----- DATA EXTRACT

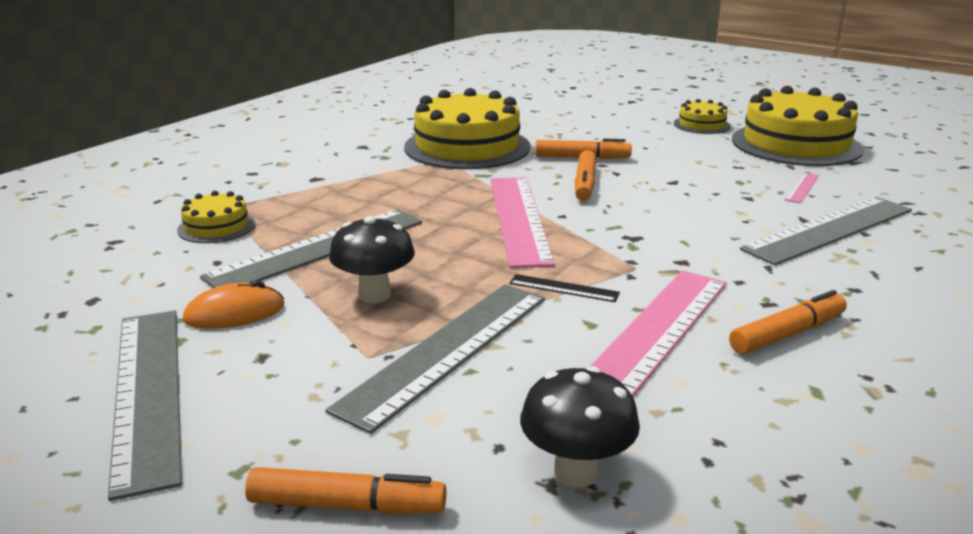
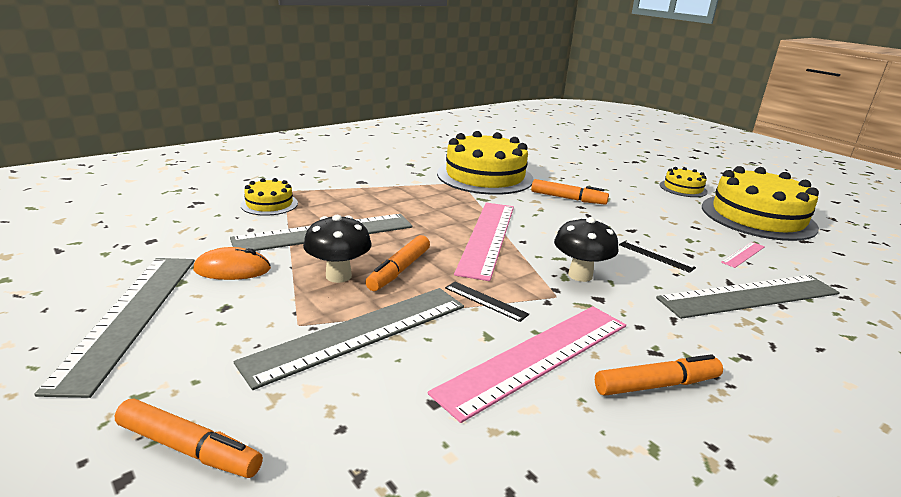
camera: 15 degrees right, 0 degrees up
(576, 472) = (388, 470): black mushroom -> black mushroom (580, 275)
(585, 184) = (557, 219): orange marker -> orange marker (399, 270)
(715, 205) = (656, 256): none -> black ruler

----------

* WORK INSTRUCTION: Please retype the data exactly as it appears, but without any of its pictures.

* YOUR RESPONSE:
camera: 15 degrees right, 0 degrees up
(576, 472) = (388, 470): black mushroom -> black mushroom (580, 275)
(585, 184) = (557, 219): orange marker -> orange marker (399, 270)
(715, 205) = (656, 256): none -> black ruler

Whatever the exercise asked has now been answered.